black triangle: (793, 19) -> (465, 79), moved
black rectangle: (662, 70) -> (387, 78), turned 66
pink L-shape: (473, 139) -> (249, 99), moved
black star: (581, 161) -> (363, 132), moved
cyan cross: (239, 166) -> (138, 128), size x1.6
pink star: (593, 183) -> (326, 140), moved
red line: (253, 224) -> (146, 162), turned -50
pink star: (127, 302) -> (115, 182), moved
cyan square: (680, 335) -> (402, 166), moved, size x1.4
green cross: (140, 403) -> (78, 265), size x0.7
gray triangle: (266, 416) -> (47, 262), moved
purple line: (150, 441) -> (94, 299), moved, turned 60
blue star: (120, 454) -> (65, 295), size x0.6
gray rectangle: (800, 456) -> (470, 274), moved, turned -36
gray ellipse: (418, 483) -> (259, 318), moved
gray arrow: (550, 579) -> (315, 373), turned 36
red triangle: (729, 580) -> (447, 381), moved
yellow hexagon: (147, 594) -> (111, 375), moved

○ ○ ○ ○

▶ _What the exercise asks_:
Starting from the line with "red line: (253, 224)" and ending with the final line of the data, quote every line exactly, both ends included.

▶ _Solution to the exercise_:
red line: (253, 224) -> (146, 162), turned -50
pink star: (127, 302) -> (115, 182), moved
cyan square: (680, 335) -> (402, 166), moved, size x1.4
green cross: (140, 403) -> (78, 265), size x0.7
gray triangle: (266, 416) -> (47, 262), moved
purple line: (150, 441) -> (94, 299), moved, turned 60
blue star: (120, 454) -> (65, 295), size x0.6
gray rectangle: (800, 456) -> (470, 274), moved, turned -36
gray ellipse: (418, 483) -> (259, 318), moved
gray arrow: (550, 579) -> (315, 373), turned 36
red triangle: (729, 580) -> (447, 381), moved
yellow hexagon: (147, 594) -> (111, 375), moved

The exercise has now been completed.